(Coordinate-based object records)
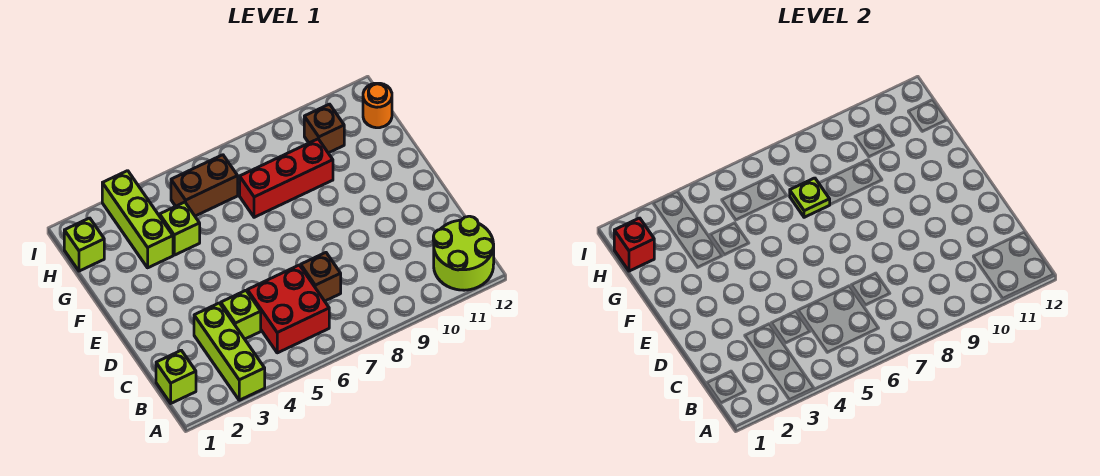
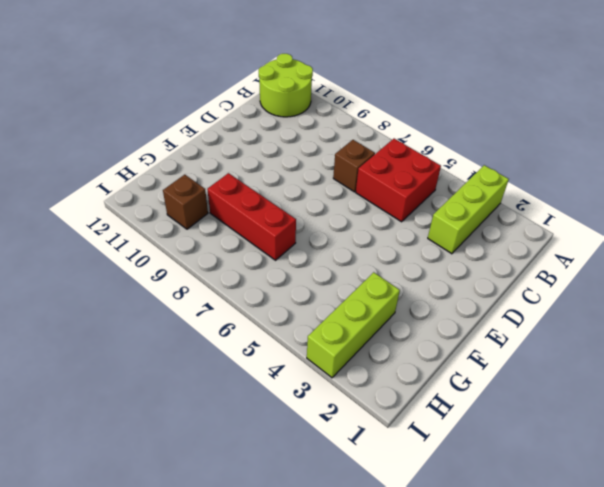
none -> lime 1x1 brick [156,350,196,403]
none -> lime 1x1 brick [221,290,261,339]
none -> lime 1x1 brick [160,202,200,255]

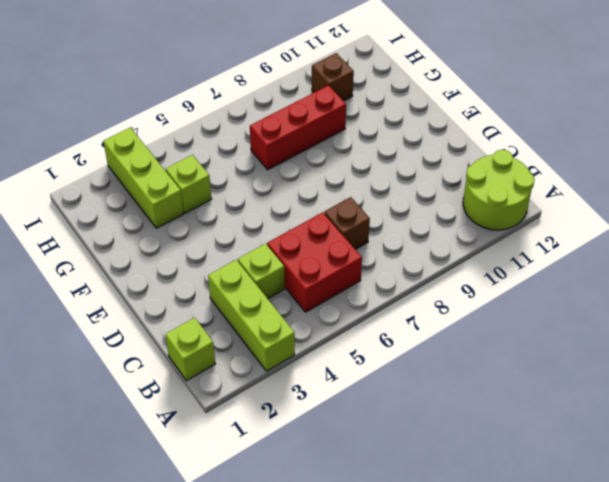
none -> lime 1x1 brick [64,218,104,271]
none -> brown 1x2 brick [171,155,238,216]
none -> orange 1x1 round brick [363,83,392,128]

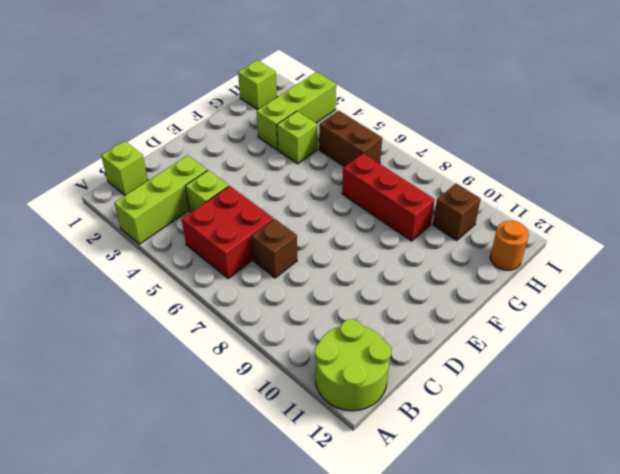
none -> lime 1x1 plate [790,178,830,217]
none -> red 1x1 brick [614,218,654,271]

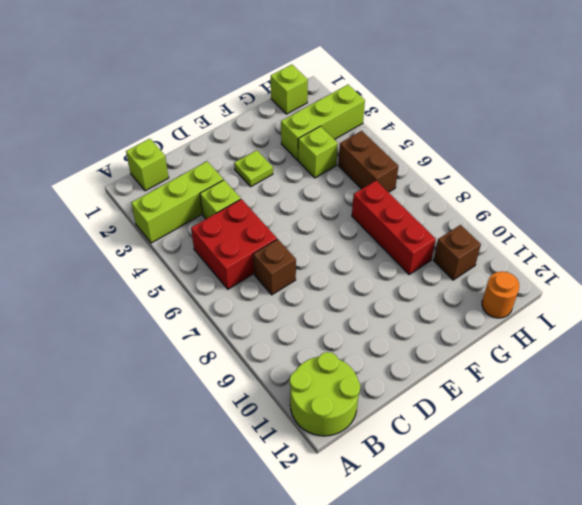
lime 1x1 plate [234,150,273,186] -> lime 1x1 plate moved to [790,178,830,217]
none -> red 1x1 brick [614,218,654,271]

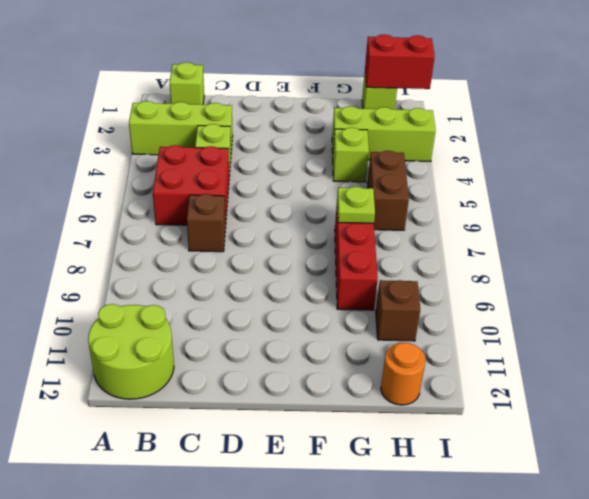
red 1x2 brick [365,34,435,89] -> red 1x1 brick [614,218,654,271]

Problem description = Reproduce the data above verbatim, minus any images.

Task answer =
none -> lime 1x1 brick [156,350,196,403]
none -> lime 1x1 brick [221,290,261,339]
none -> lime 1x1 brick [160,202,200,255]

none -> lime 1x1 brick [64,218,104,271]
none -> brown 1x2 brick [171,155,238,216]
none -> orange 1x1 round brick [363,83,392,128]

none -> lime 1x1 plate [790,178,830,217]
none -> red 1x1 brick [614,218,654,271]

lime 1x1 plate [234,150,273,186] -> lime 1x1 plate moved to [790,178,830,217]
none -> red 1x1 brick [614,218,654,271]

red 1x2 brick [365,34,435,89] -> red 1x1 brick [614,218,654,271]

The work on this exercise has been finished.